Directions: Copy each line of the following data that contains "grey".

Stored entries:
· · ·

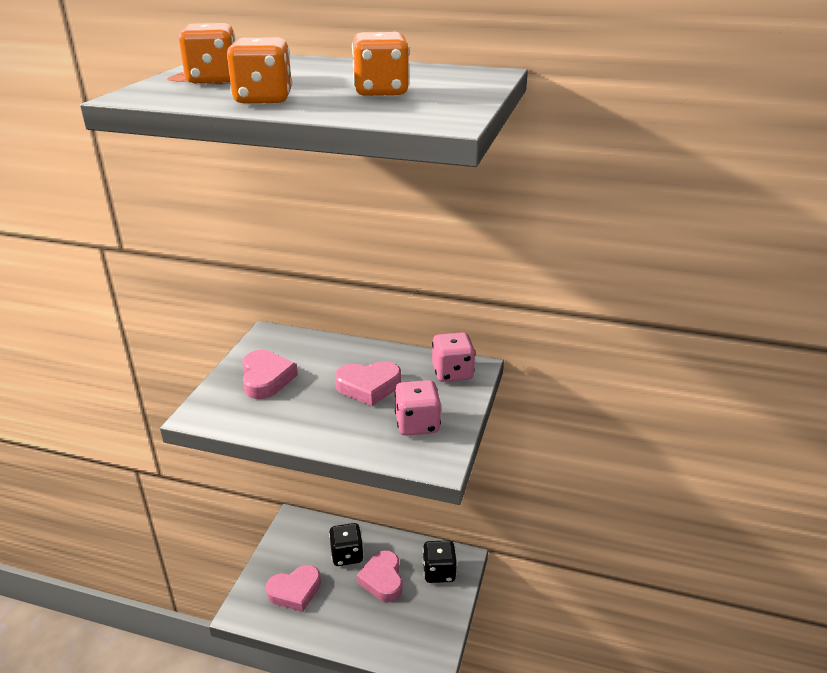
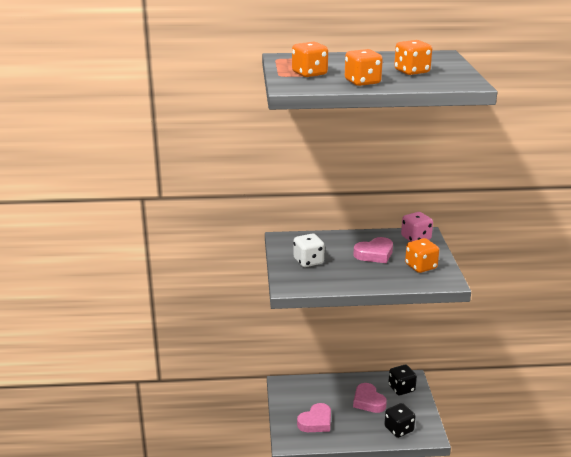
camera: 20 degrees left, 5 degrees down
pink heart [242,350,298,399] -> white dice [293,233,325,267]
black dice [329,523,364,566] -> black dice moved to [384,403,415,438]
pink dice [394,380,441,436] -> orange dice [405,238,439,273]

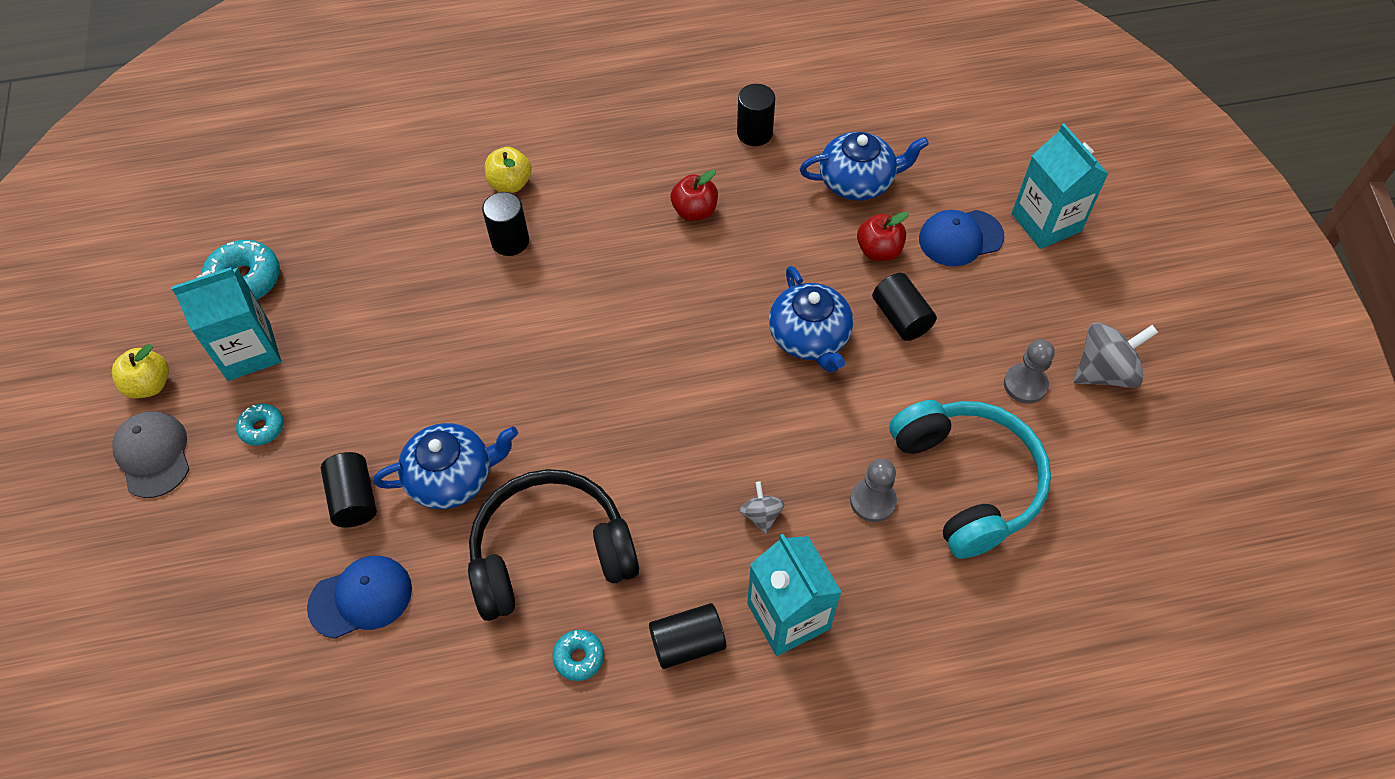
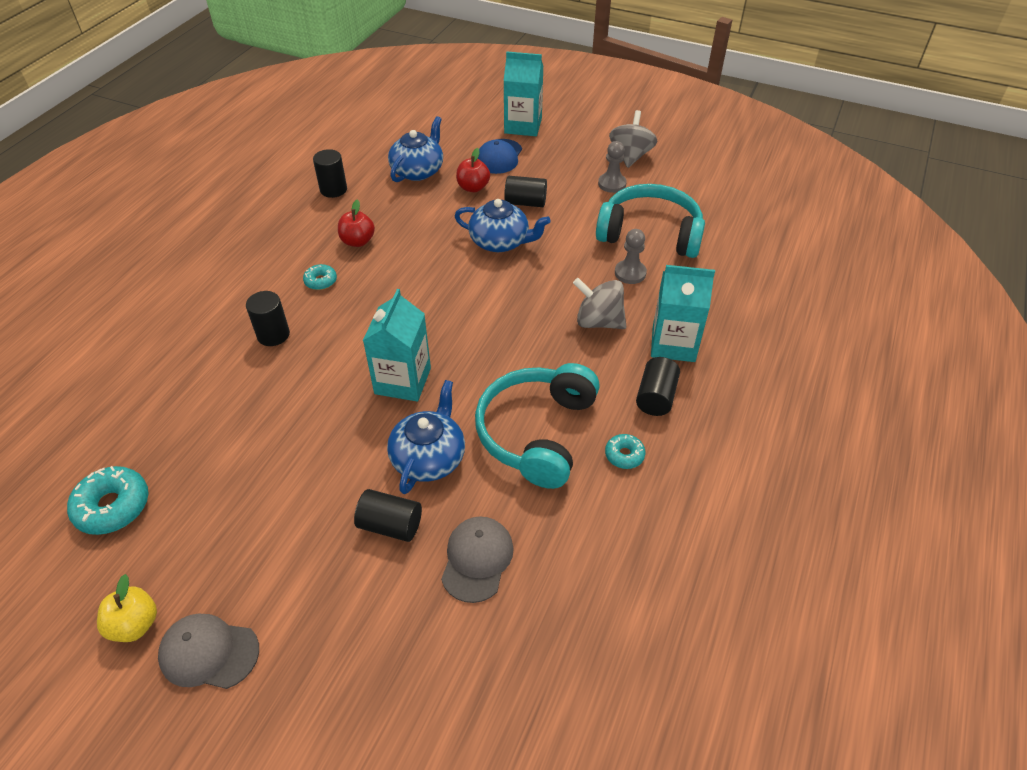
camera: 55 degrees left, 10 degrees down
turquoise carton [171,267,281,381] -> turquoise carton moved to [363,289,431,402]
turquoise donut [236,404,284,446] -> turquoise donut moved to [303,264,337,290]
blue cap [307,556,412,639] -> grey cap [441,516,514,603]
black headphones [468,469,639,621] -> turquoise headphones [475,363,600,489]
yellow apple [485,147,532,193] -> none
grey spinning top [740,481,784,534] -> grey spinning top [573,278,626,329], size x1.83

· · ·

Answer for this exercise:
blue cap [307,556,412,639] -> grey cap [441,516,514,603]
grey spinning top [740,481,784,534] -> grey spinning top [573,278,626,329], size x1.83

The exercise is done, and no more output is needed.